Study material:
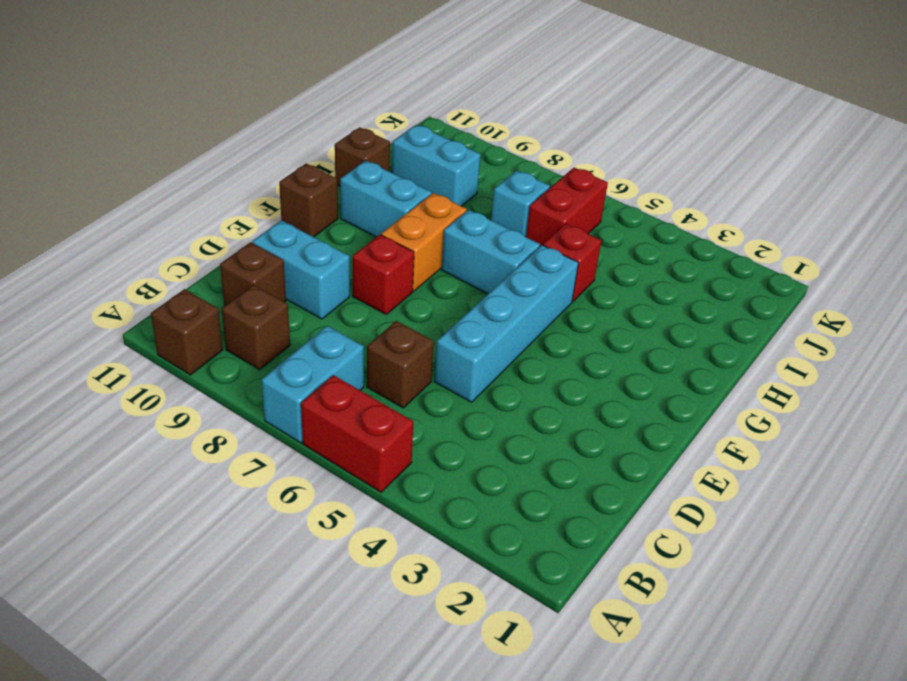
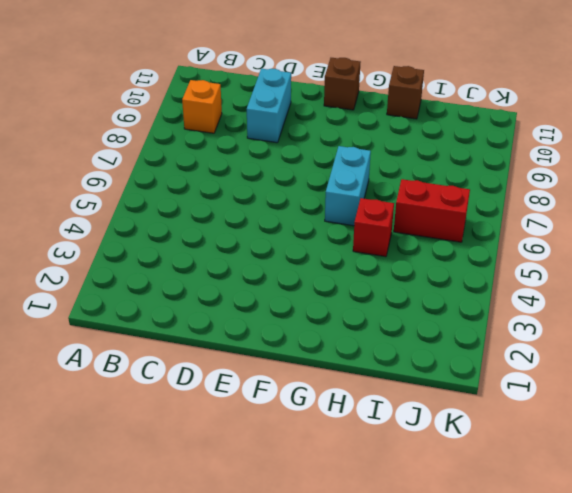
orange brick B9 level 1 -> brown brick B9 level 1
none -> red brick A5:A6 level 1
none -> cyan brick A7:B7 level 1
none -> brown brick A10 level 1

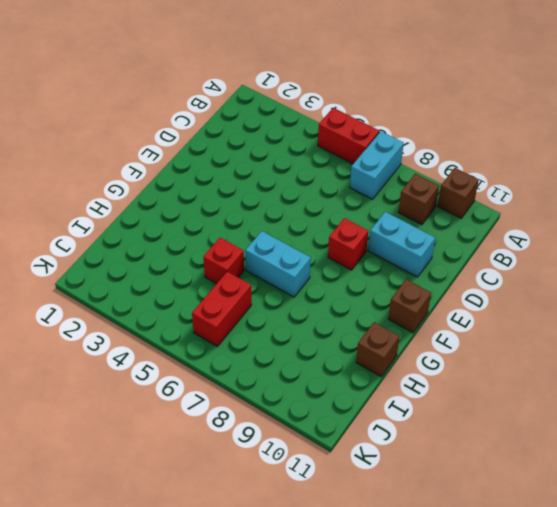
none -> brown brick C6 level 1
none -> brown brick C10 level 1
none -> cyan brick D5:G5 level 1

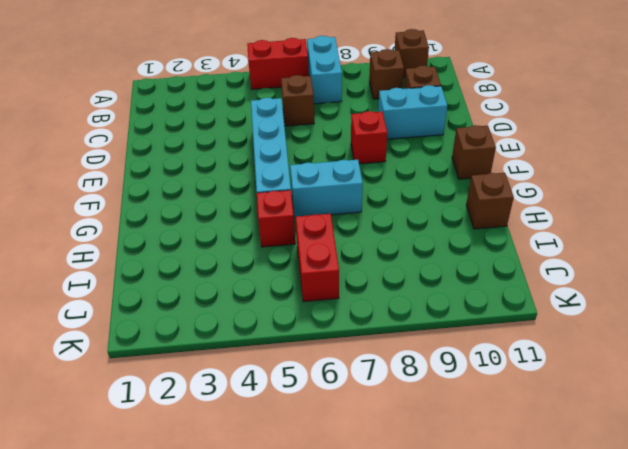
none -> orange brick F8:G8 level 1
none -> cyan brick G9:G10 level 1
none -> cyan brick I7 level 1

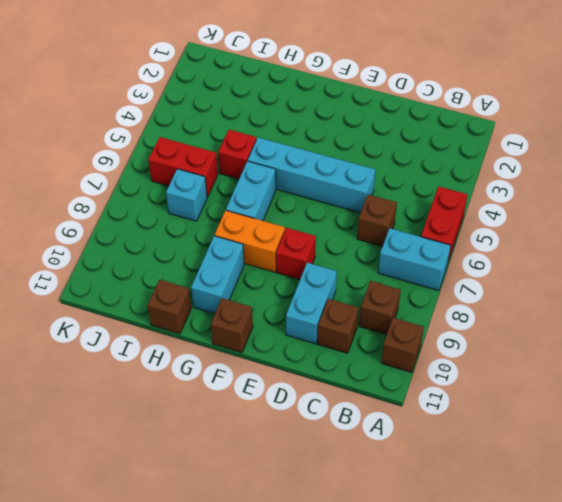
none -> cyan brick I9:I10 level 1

What you should do: Leaving out all pictures, retype exactly the lines that run from the one containing "none -> brown brick C6 level 1" through the last line of the material.

Reply:
none -> brown brick C6 level 1
none -> brown brick C10 level 1
none -> cyan brick D5:G5 level 1

none -> orange brick F8:G8 level 1
none -> cyan brick G9:G10 level 1
none -> cyan brick I7 level 1

none -> cyan brick I9:I10 level 1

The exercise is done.